* [Directions] Verbatim output of the lines below is required, with the images omitted.

* [Information]
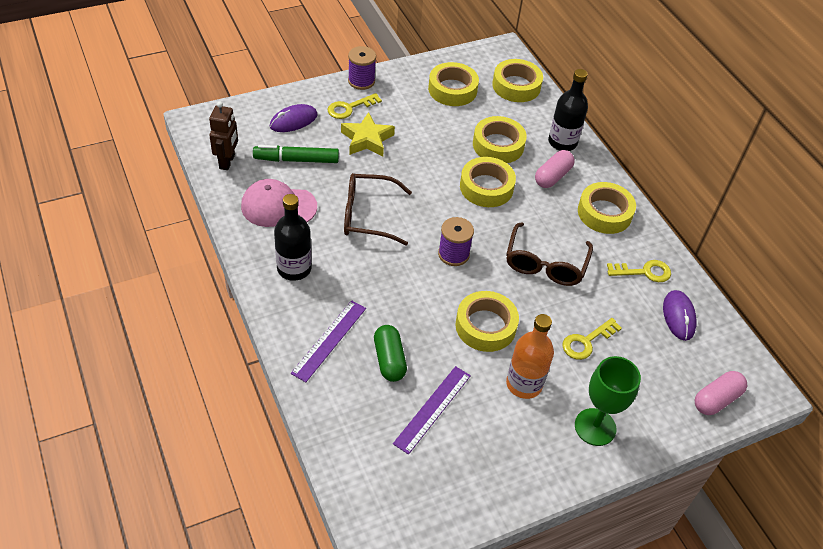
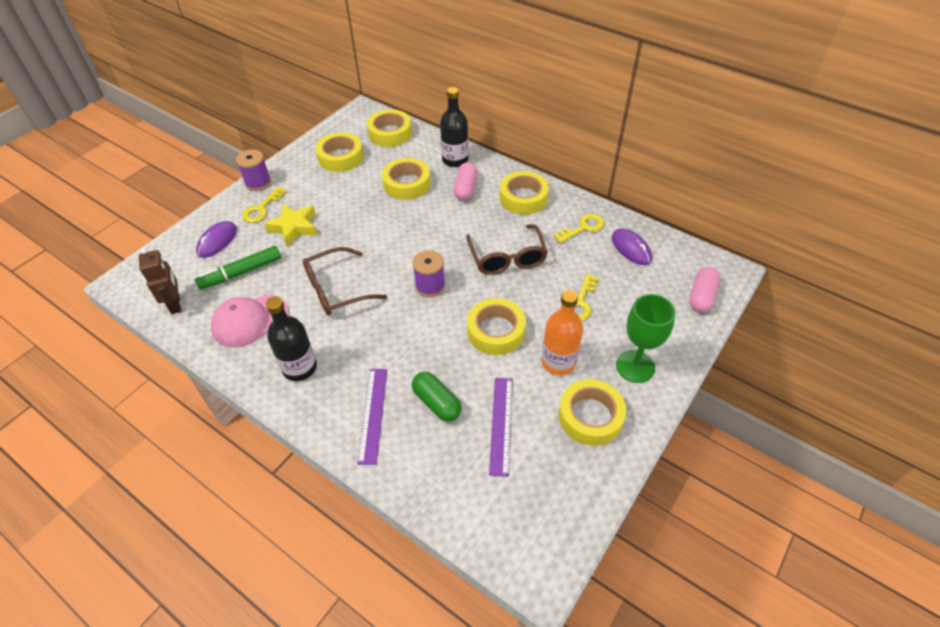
camera: 25 degrees left, 0 degrees up
(486, 187) = (420, 220): yellow tape -> yellow tape (590, 416)

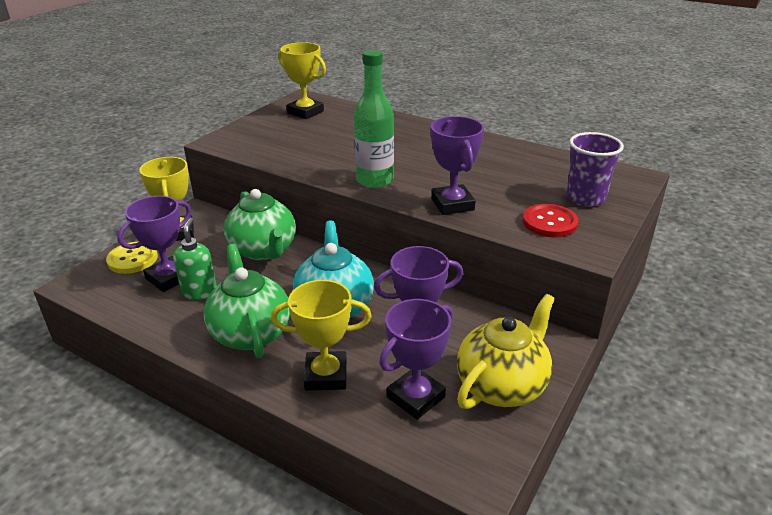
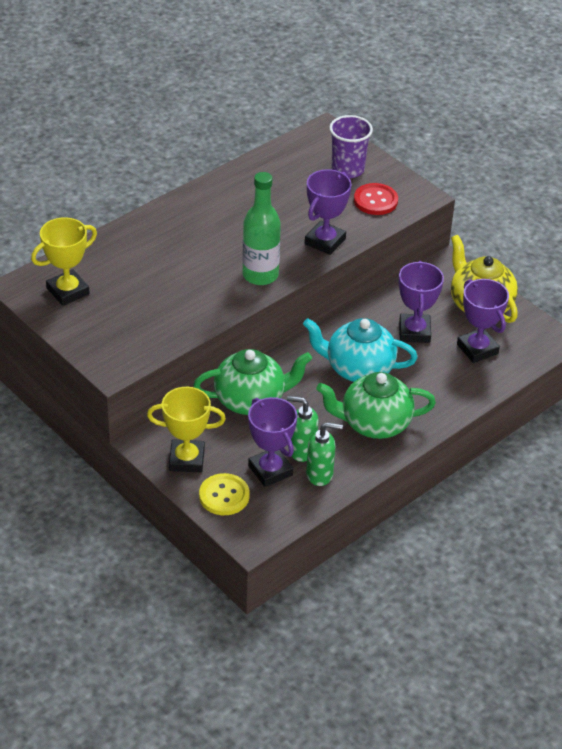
camera: 75 degrees left, 10 degrees up
(165, 309) = (320, 474): none -> green soap dispenser
(326, 375) = (440, 389): yellow trophy -> none
(452, 204) = (325, 241): purple trophy -> purple trophy turned 60 degrees counterclockwise

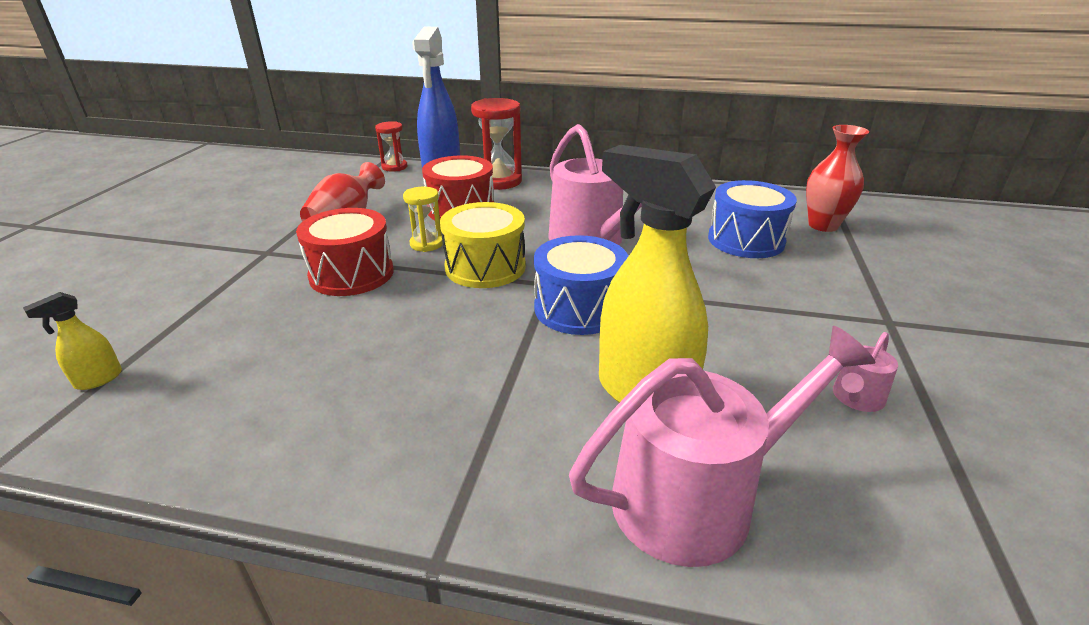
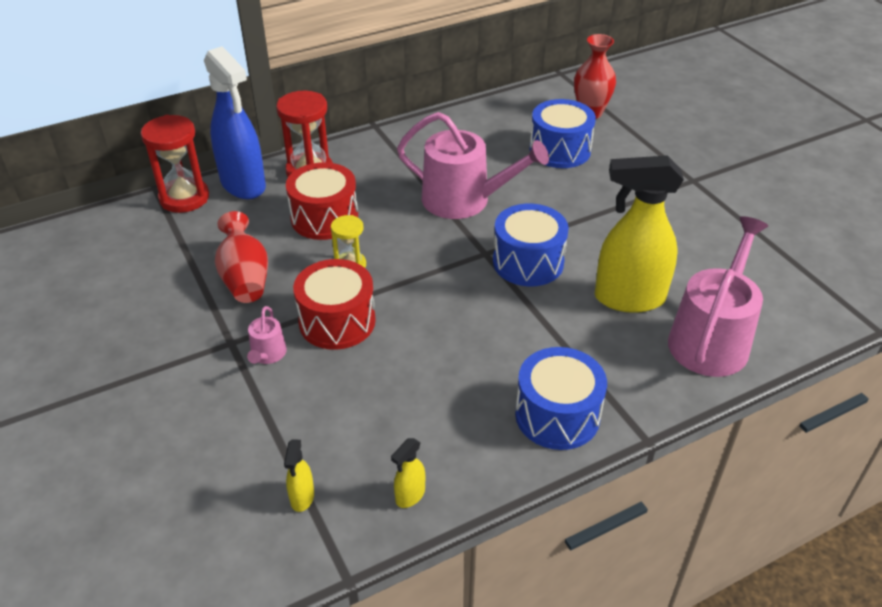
camera: 40 degrees left, 10 degrees up
(152, 436) = (410, 496): none -> yellow spray bottle
(387, 459) = (557, 415): none -> blue drum
(394, 167) = (184, 198): red hourglass -> red hourglass, size x1.71
(485, 267) = (424, 262): yellow drum -> none
(856, 398) = (722, 242): pink watering can -> pink watering can (267, 354)

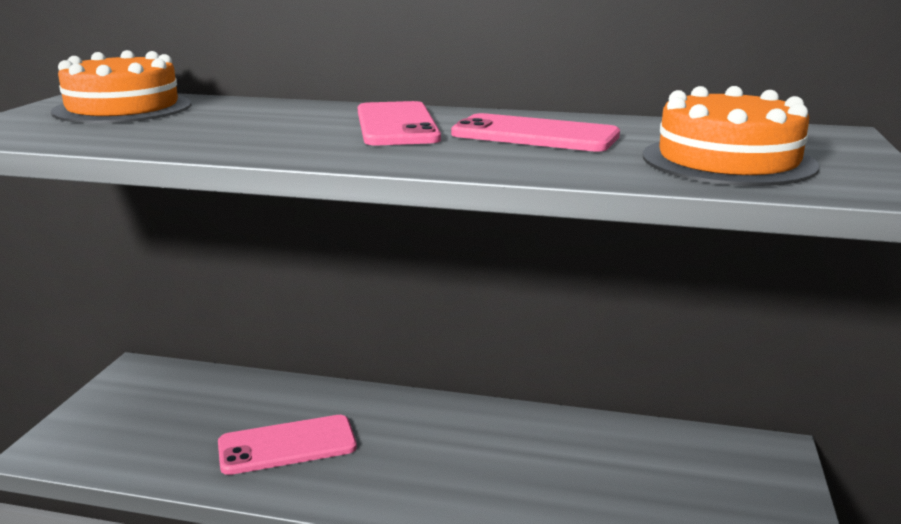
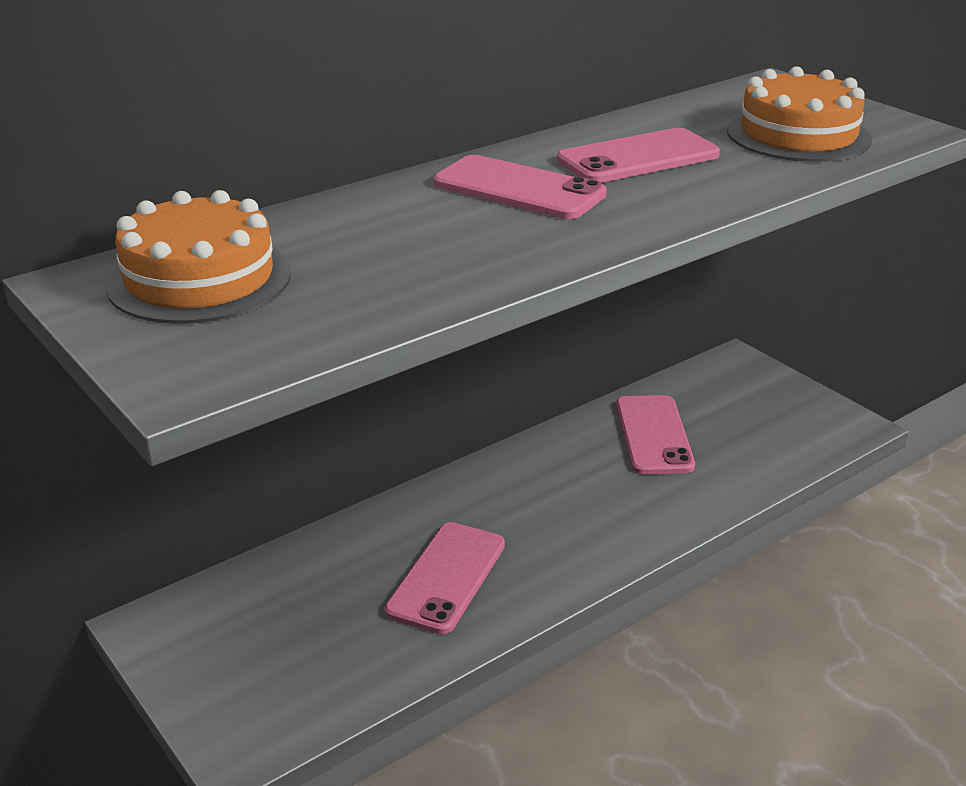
camera: 50 degrees left, 10 degrees up
(590, 456) = (653, 435): none -> pink phone

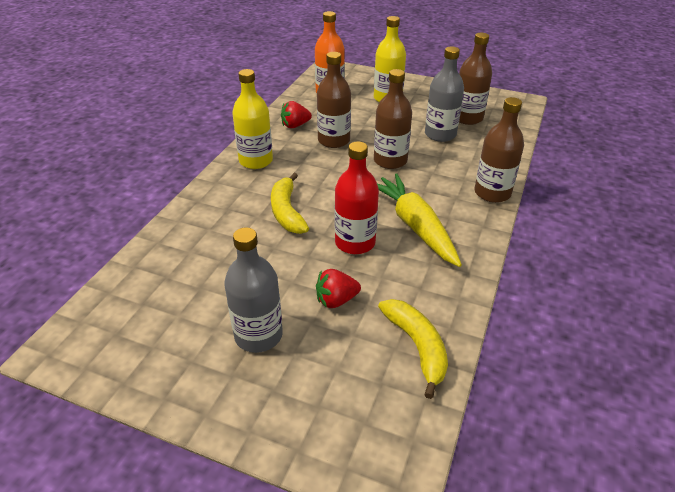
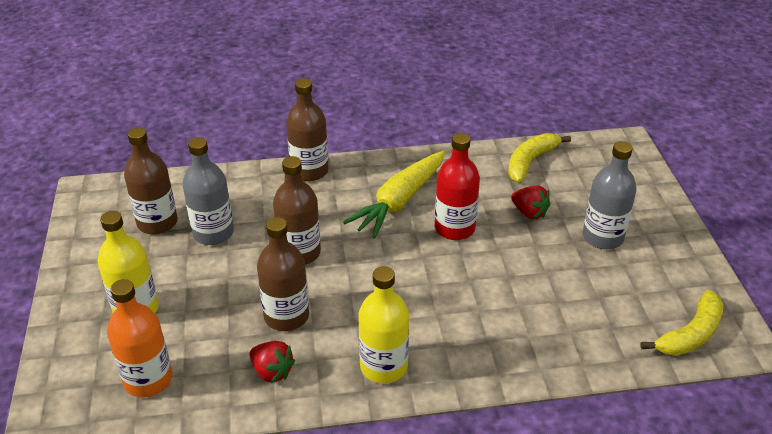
camera: 120 degrees left, 0 degrees up
(287, 212) = (452, 291): yellow banana -> yellow banana (690, 334)

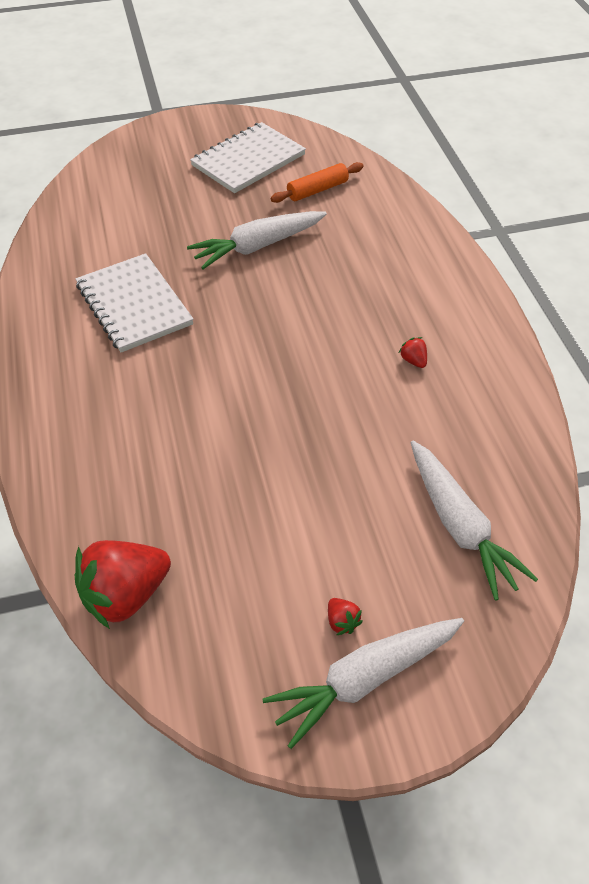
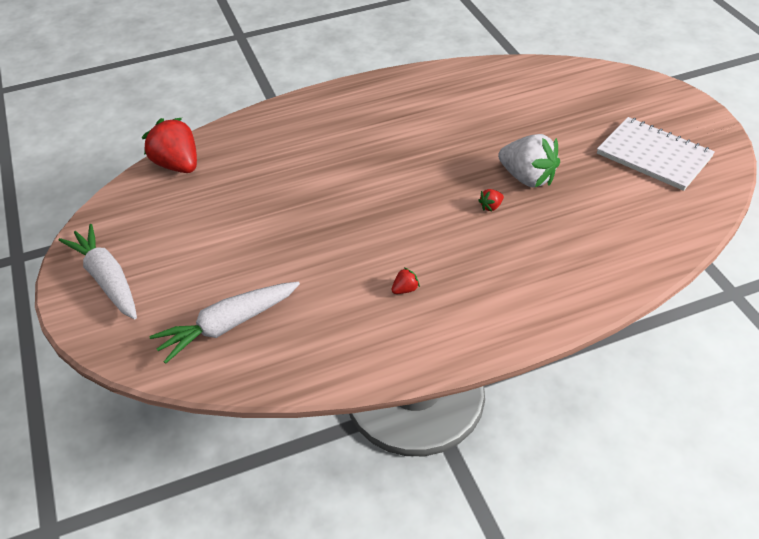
camera: 85 degrees right, 5 degrees down
(134, 305) = (434, 123): white notebook -> none
(258, 246) = (527, 178): white carrot -> white strawberry
(317, 190) = (628, 206): orange rolling pin -> none
(342, 621) = (150, 264): red strawberry -> red strawberry (491, 207)

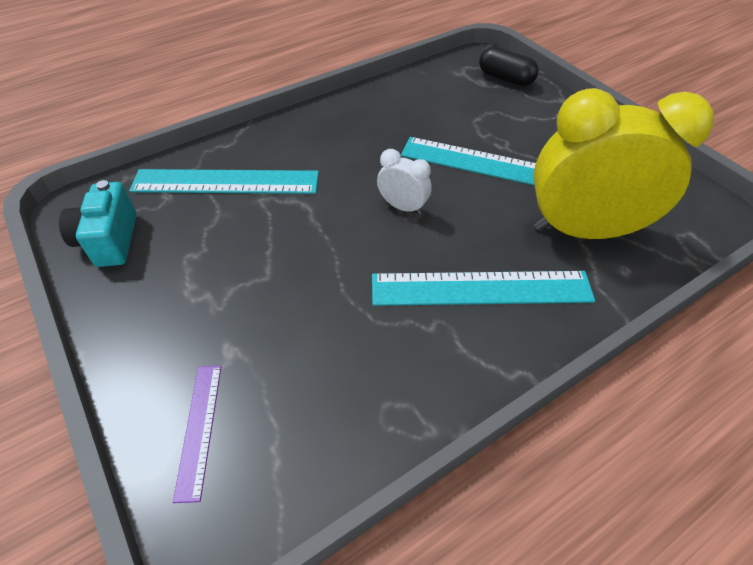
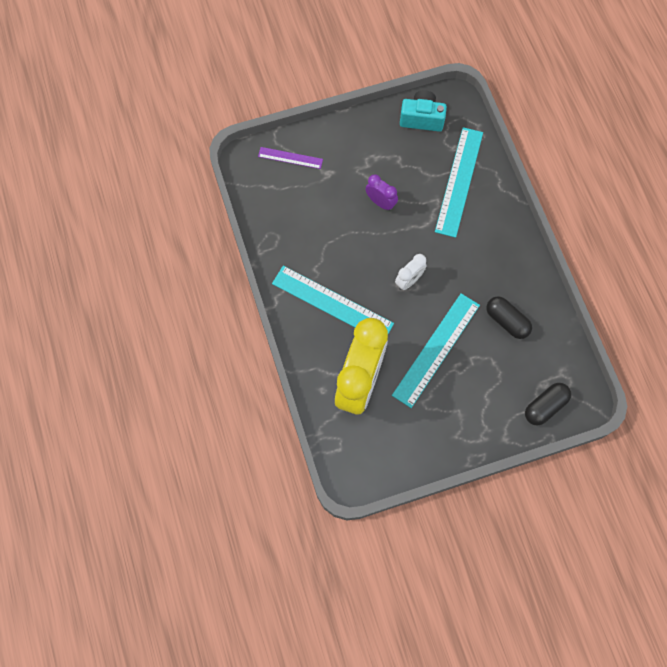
camera: 105 degrees right, 20 degrees up
(278, 263) = (380, 202): none -> purple clock
(420, 115) = (506, 321): none -> black capsule
(481, 288) = (332, 303): turquoise ruler -> turquoise ruler turned 75 degrees counterclockwise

* [Result for this task]
camera: 25 degrees left, 0 degrees up
(486, 187) = (420, 220): yellow tape -> yellow tape (590, 416)

camera: 75 degrees left, 10 degrees up
(165, 309) = (320, 474): none -> green soap dispenser
(326, 375) = (440, 389): yellow trophy -> none
(452, 204) = (325, 241): purple trophy -> purple trophy turned 60 degrees counterclockwise

camera: 40 degrees left, 10 degrees up
(152, 436) = (410, 496): none -> yellow spray bottle
(387, 459) = (557, 415): none -> blue drum
(394, 167) = (184, 198): red hourglass -> red hourglass, size x1.71
(485, 267) = (424, 262): yellow drum -> none
(856, 398) = (722, 242): pink watering can -> pink watering can (267, 354)

camera: 50 degrees left, 10 degrees up
(590, 456) = (653, 435): none -> pink phone

camera: 120 degrees left, 0 degrees up
(287, 212) = (452, 291): yellow banana -> yellow banana (690, 334)

camera: 85 degrees right, 5 degrees down
(134, 305) = (434, 123): white notebook -> none
(258, 246) = (527, 178): white carrot -> white strawberry
(317, 190) = (628, 206): orange rolling pin -> none
(342, 621) = (150, 264): red strawberry -> red strawberry (491, 207)

camera: 105 degrees right, 20 degrees up
(278, 263) = (380, 202): none -> purple clock
(420, 115) = (506, 321): none -> black capsule
(481, 288) = (332, 303): turquoise ruler -> turquoise ruler turned 75 degrees counterclockwise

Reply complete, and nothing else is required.